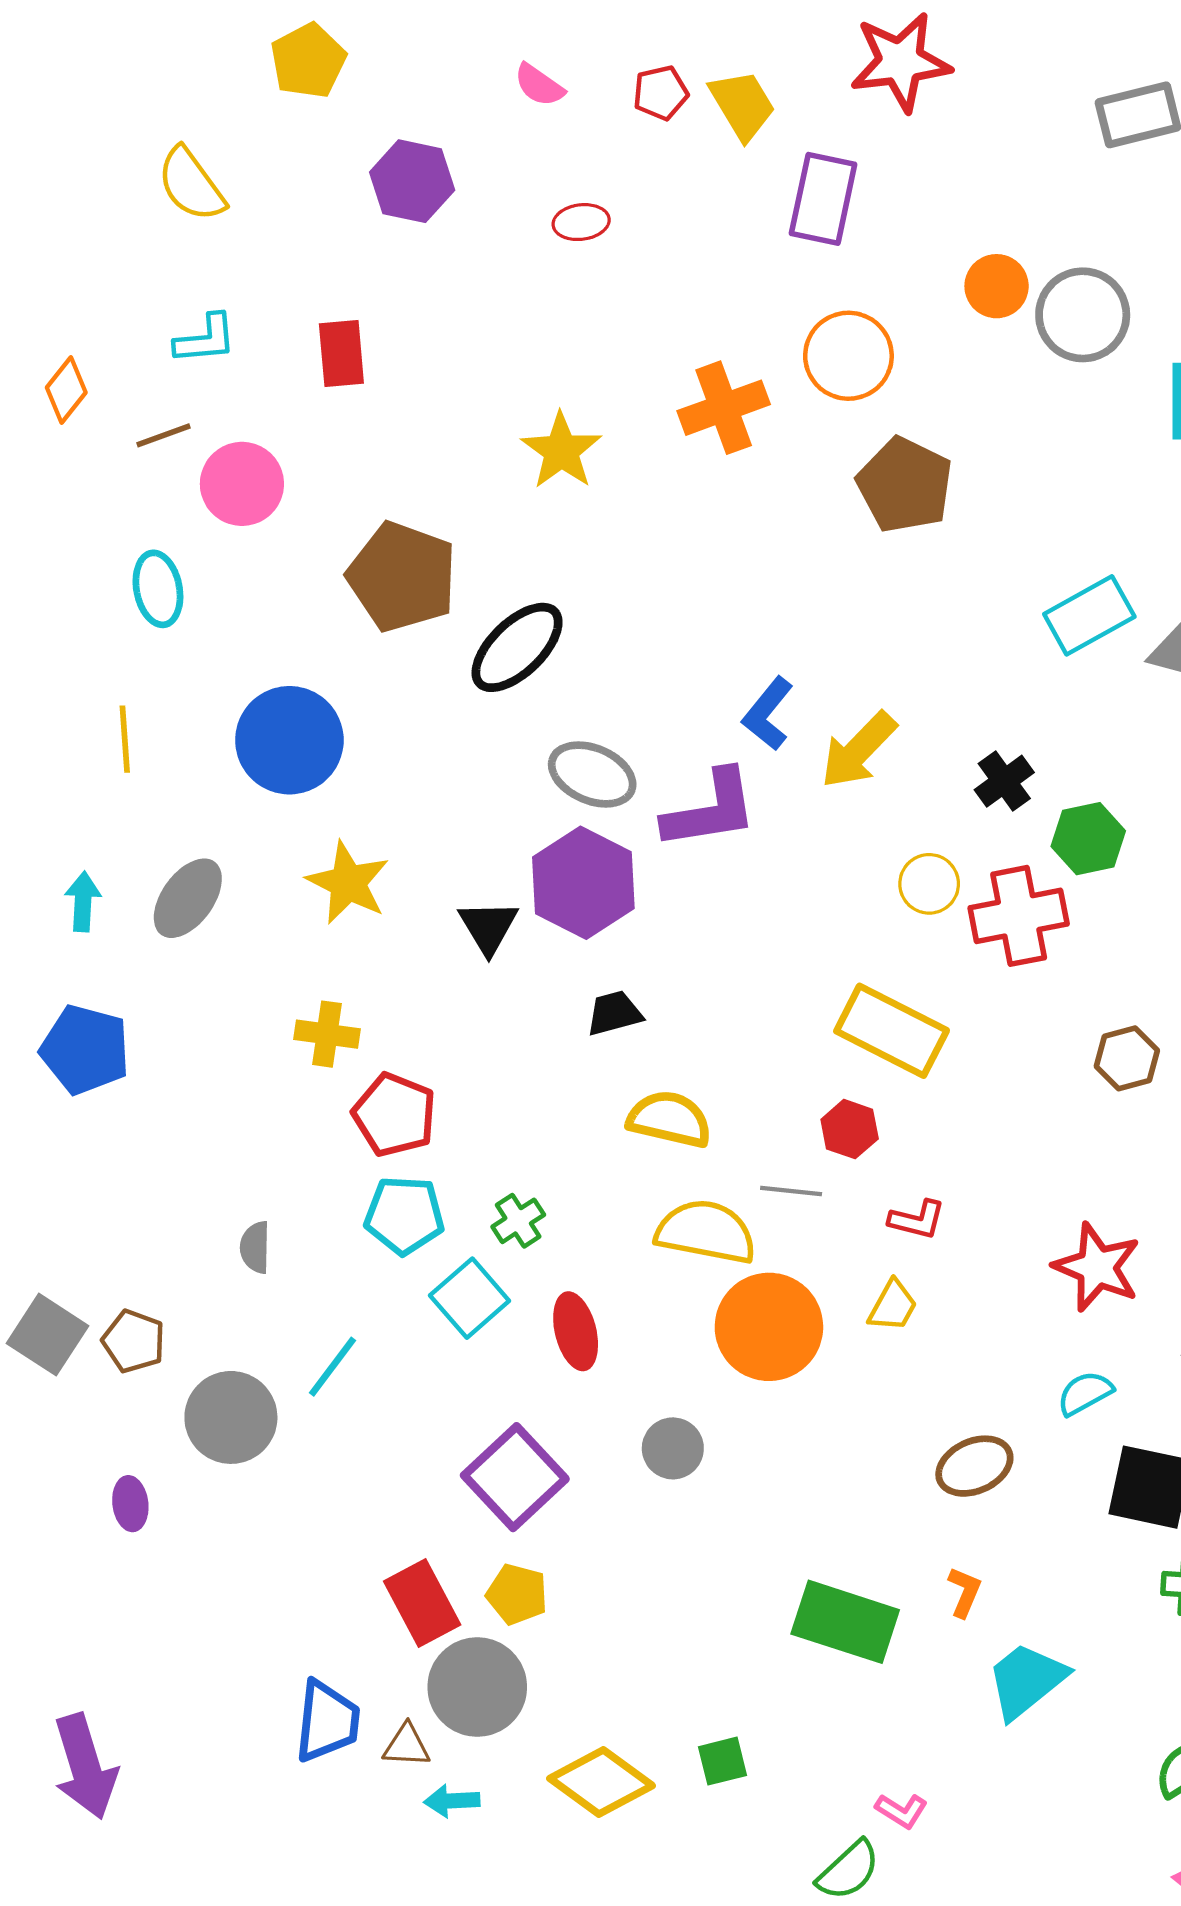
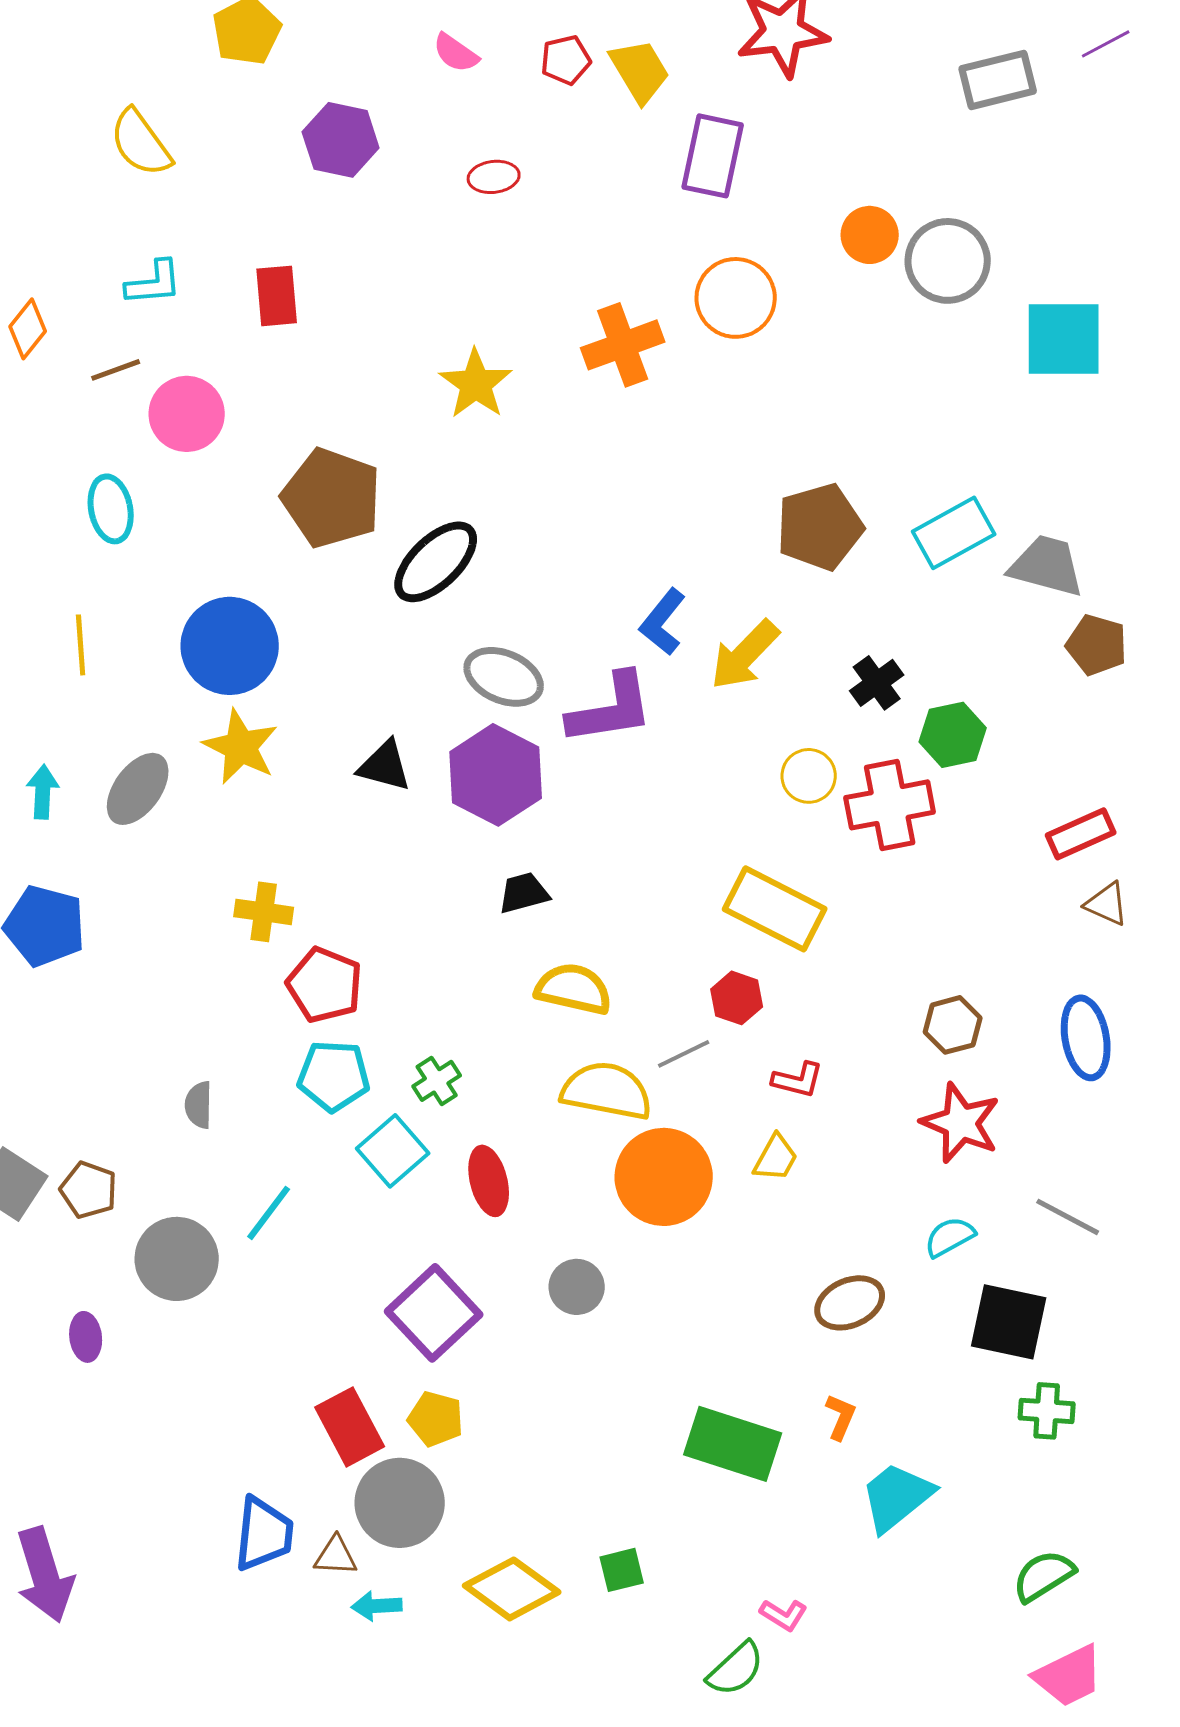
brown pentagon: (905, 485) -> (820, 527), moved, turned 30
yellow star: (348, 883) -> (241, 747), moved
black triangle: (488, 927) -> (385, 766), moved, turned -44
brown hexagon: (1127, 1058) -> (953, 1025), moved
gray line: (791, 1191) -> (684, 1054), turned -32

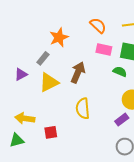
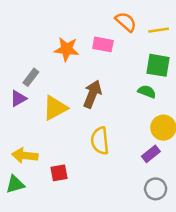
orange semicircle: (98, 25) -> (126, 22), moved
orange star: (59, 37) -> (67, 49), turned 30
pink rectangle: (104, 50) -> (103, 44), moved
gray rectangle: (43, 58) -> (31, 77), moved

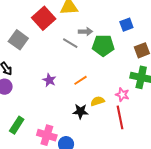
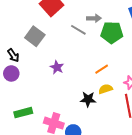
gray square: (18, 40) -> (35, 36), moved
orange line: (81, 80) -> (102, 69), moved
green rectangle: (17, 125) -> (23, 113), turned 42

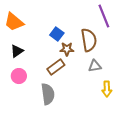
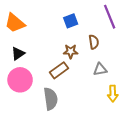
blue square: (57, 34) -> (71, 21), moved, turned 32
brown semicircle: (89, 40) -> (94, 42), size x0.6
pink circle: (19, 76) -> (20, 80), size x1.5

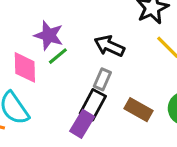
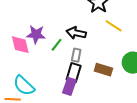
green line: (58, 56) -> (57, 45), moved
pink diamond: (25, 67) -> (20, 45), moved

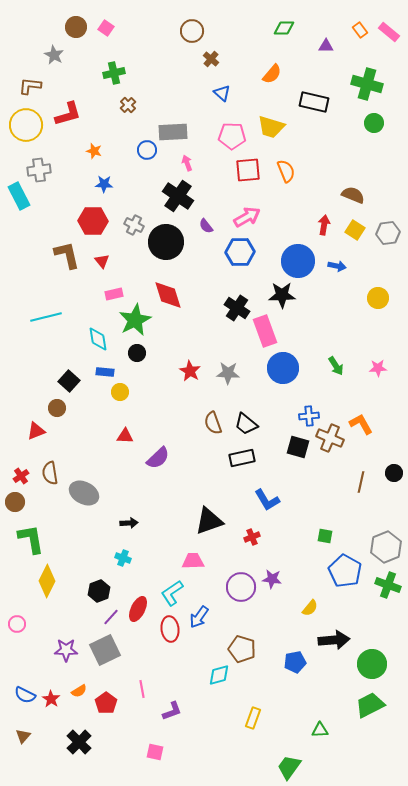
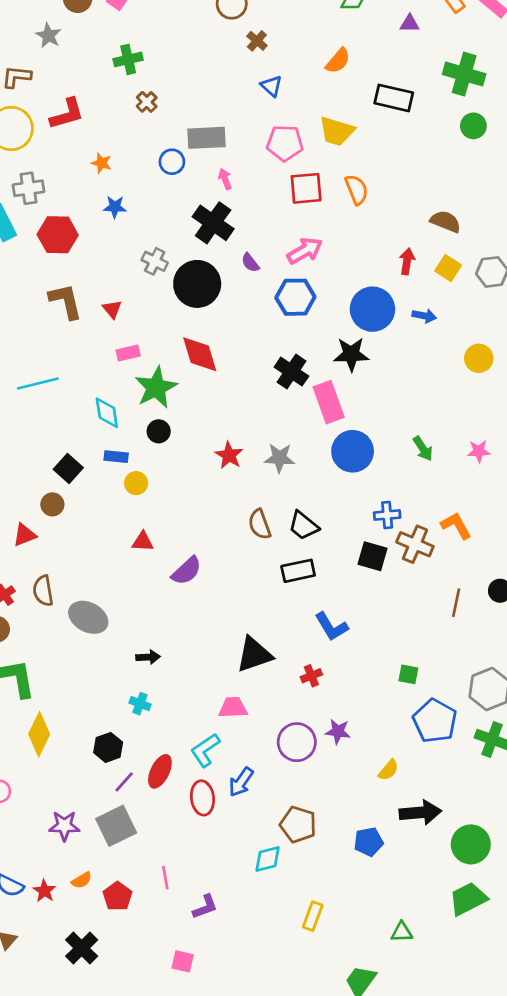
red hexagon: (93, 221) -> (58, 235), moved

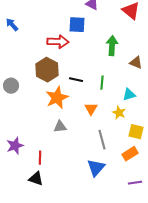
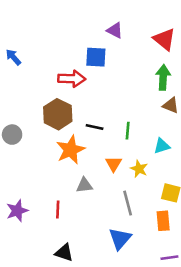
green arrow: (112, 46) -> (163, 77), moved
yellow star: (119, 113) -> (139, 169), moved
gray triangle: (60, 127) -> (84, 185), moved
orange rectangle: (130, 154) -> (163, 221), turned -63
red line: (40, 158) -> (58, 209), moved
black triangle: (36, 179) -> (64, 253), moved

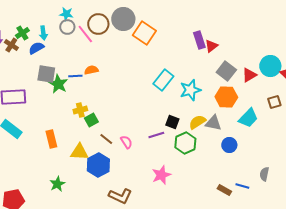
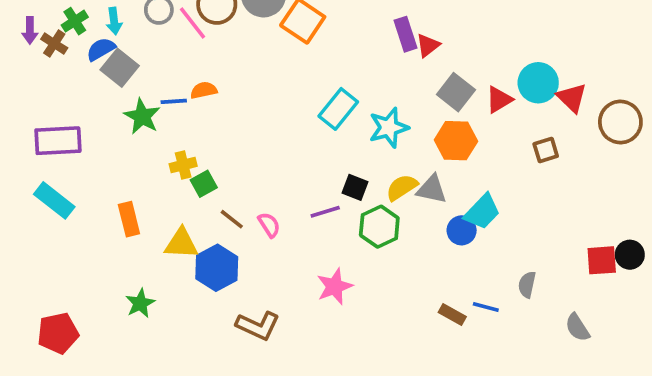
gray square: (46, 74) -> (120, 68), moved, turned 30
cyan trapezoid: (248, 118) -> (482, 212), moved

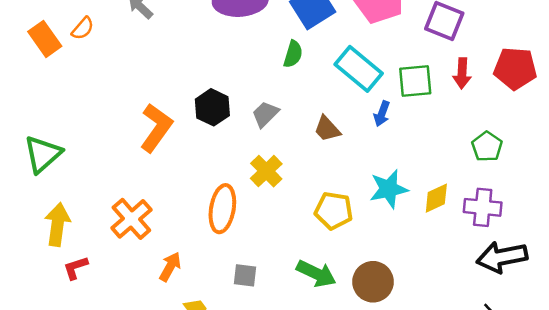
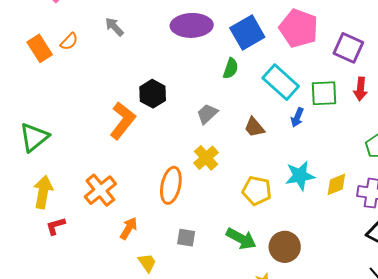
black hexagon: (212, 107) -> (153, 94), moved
****************************************
• _ACTIVITY_
Locate all lines in the listing above with the word "semicircle". Copy them.

• _OUTPUT BELOW_
orange semicircle: (98, 25) -> (126, 22), moved
brown semicircle: (89, 40) -> (94, 42), size x0.6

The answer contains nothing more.